▸ GOAL OF THE EXERCISE
Among the lines below, restate word for word only those from the line with "R1: 1.5k (BASE, RUN) -> 1.5k (BASE, GND)" through the line with "U1 pin PB3: RUN -> none", with both end lines kept.

Segment Start: DATA FOR THIS EXERCISE

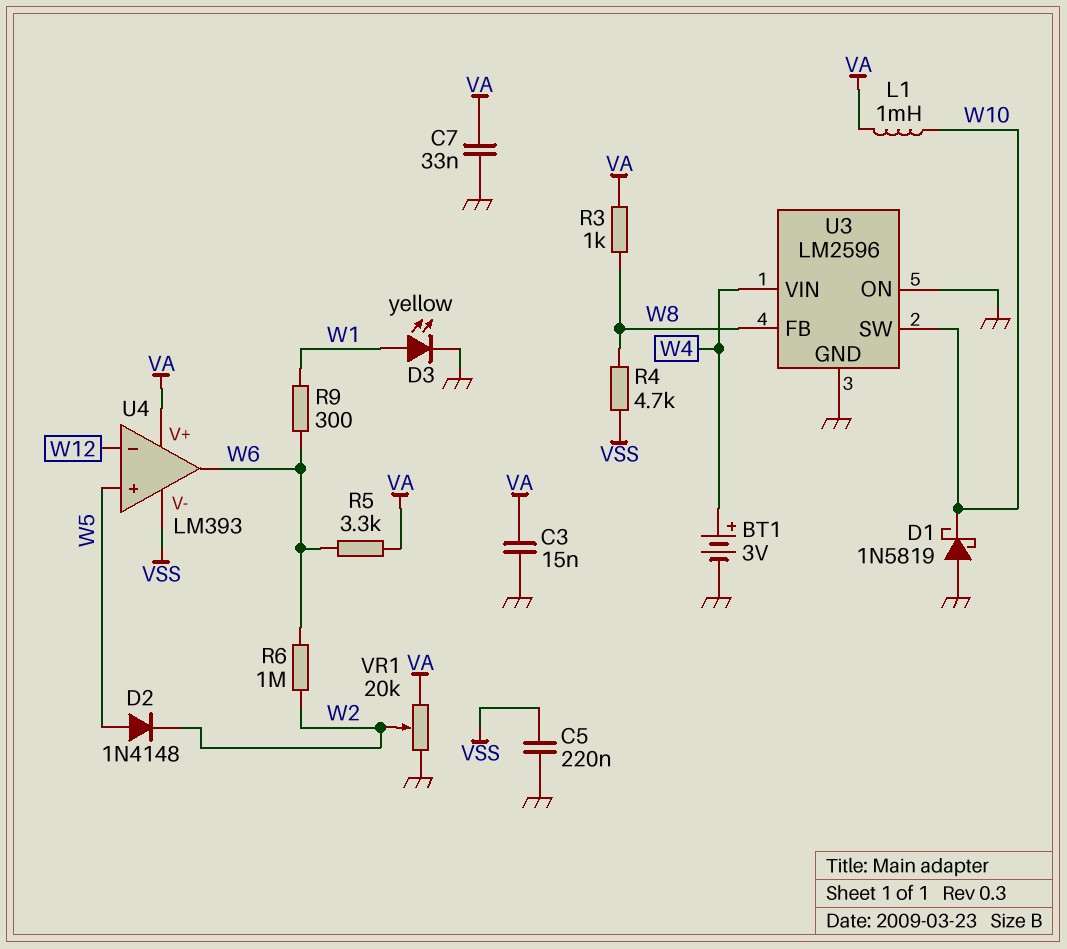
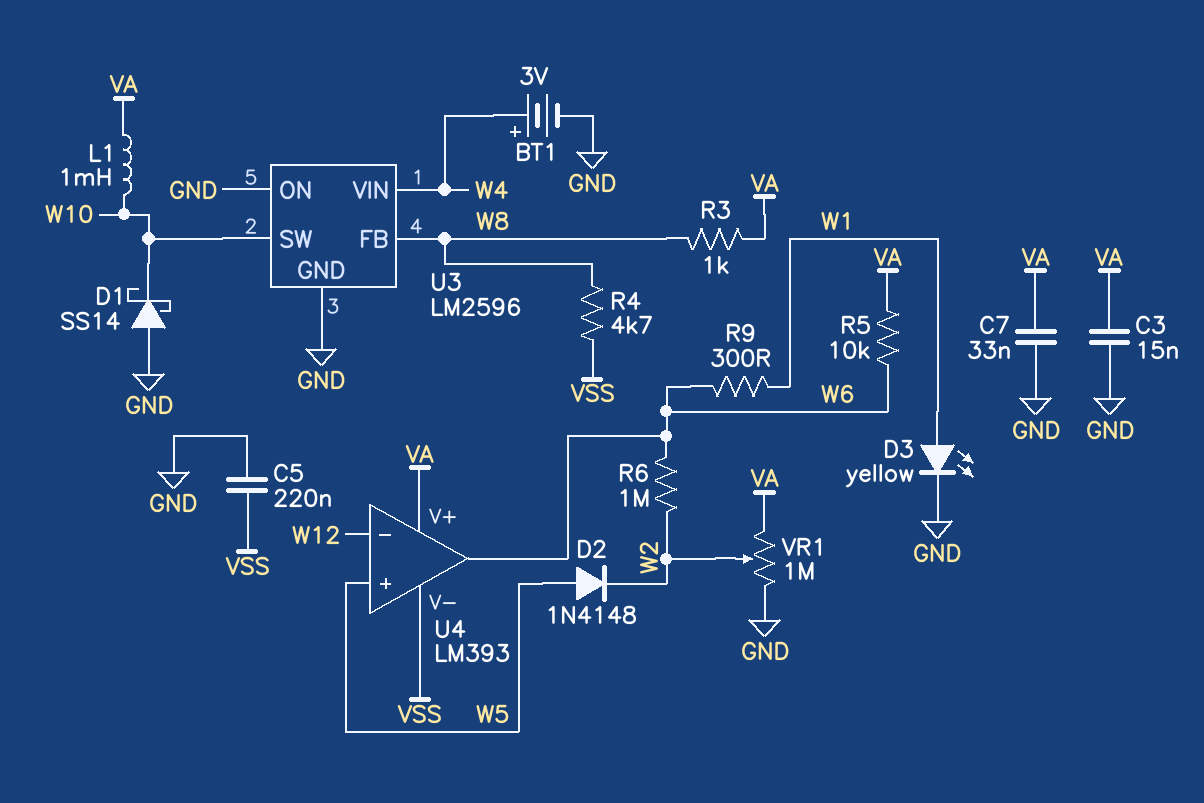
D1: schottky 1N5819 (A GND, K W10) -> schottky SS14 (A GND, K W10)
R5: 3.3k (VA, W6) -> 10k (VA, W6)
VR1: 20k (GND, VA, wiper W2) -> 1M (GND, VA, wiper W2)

Segment End: DATA FOR THIS EXERCISE
Segment Start: DATA FOR THIS EXERCISE

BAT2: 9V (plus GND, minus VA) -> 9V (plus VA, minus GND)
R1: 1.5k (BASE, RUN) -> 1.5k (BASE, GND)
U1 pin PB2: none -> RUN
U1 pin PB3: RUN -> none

Segment End: DATA FOR THIS EXERCISE

▸ OUTPUT FOR THIS EXERCISE
R1: 1.5k (BASE, RUN) -> 1.5k (BASE, GND)
U1 pin PB2: none -> RUN
U1 pin PB3: RUN -> none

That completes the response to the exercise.